**What to do**
I would like every record reproduced exactly, with the pictures left out.

**Task data**
Start of Block
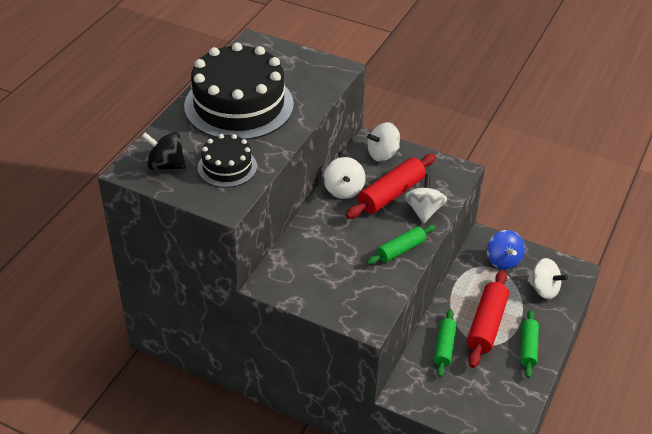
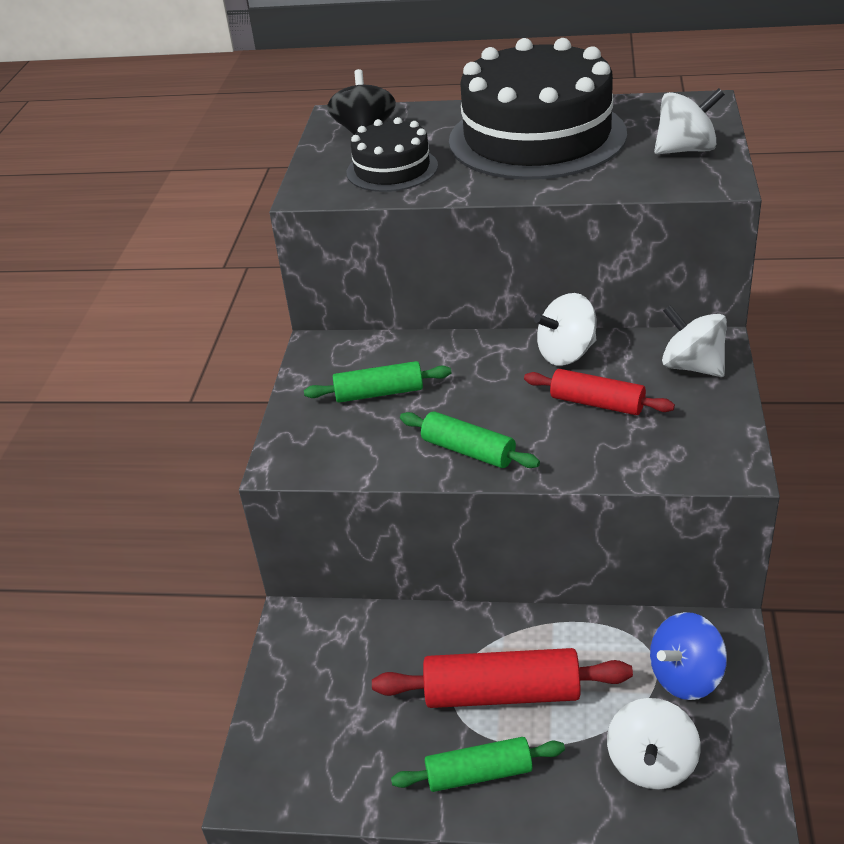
camera: 75 degrees right, 5 degrees down
(391, 194) = (597, 403): red rolling pin -> red rolling pin, size x0.64
(424, 211) = (585, 450): white spinning top -> white spinning top (686, 150)
(444, 347) = (418, 647): green rolling pin -> green rolling pin (379, 393)

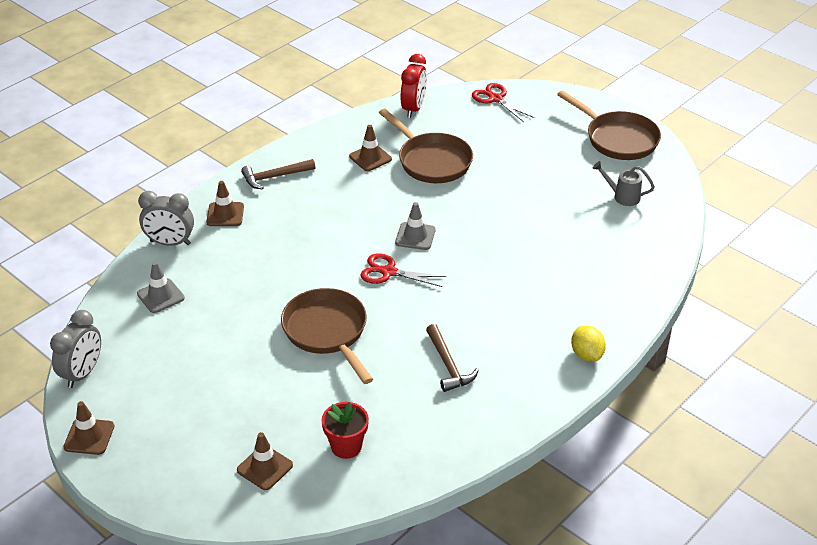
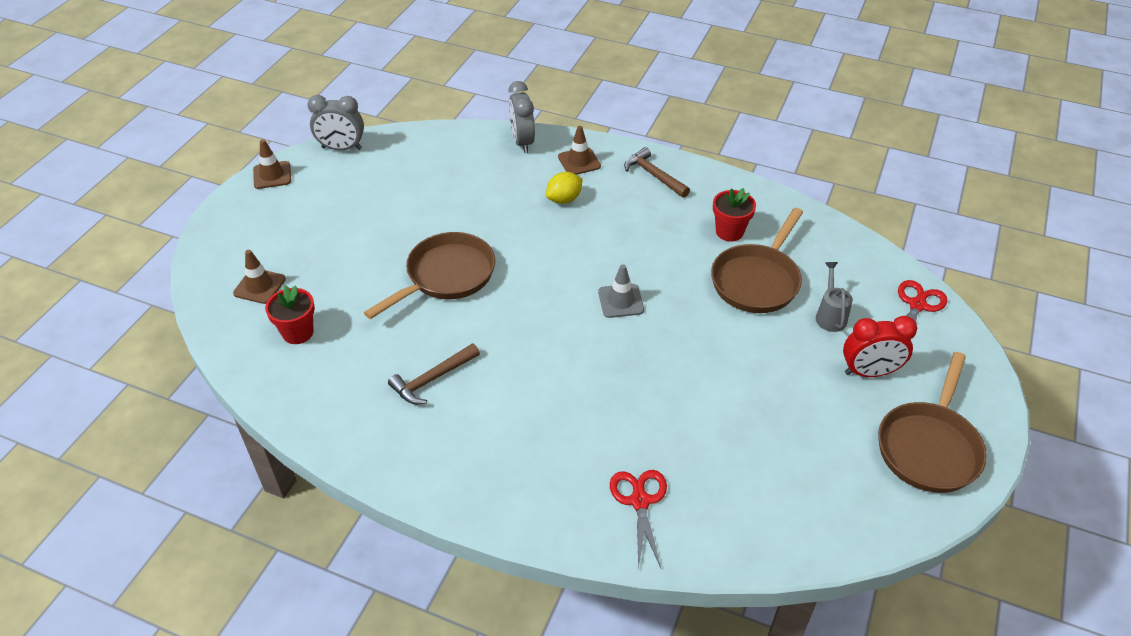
camera: 70 degrees right, 5 degrees up
(160, 296) = (450, 159): grey traffic cone -> none
(370, 158) = (729, 232): brown traffic cone -> red flower pot
(389, 272) = (553, 296): red scissors -> red scissors (640, 501)
(413, 108) = (841, 241): red clock -> red clock (869, 372)
(586, 354) = (493, 500): yellow lemon -> yellow lemon (564, 199)
(622, 196) = (809, 477): grey watering can -> grey watering can (830, 316)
End of Block
**Response to the exercise**
camera: 75 degrees right, 5 degrees down
(391, 194) = (597, 403): red rolling pin -> red rolling pin, size x0.64
(424, 211) = (585, 450): white spinning top -> white spinning top (686, 150)
(444, 347) = (418, 647): green rolling pin -> green rolling pin (379, 393)

camera: 70 degrees right, 5 degrees up
(160, 296) = (450, 159): grey traffic cone -> none
(370, 158) = (729, 232): brown traffic cone -> red flower pot
(389, 272) = (553, 296): red scissors -> red scissors (640, 501)
(413, 108) = (841, 241): red clock -> red clock (869, 372)
(586, 354) = (493, 500): yellow lemon -> yellow lemon (564, 199)
(622, 196) = (809, 477): grey watering can -> grey watering can (830, 316)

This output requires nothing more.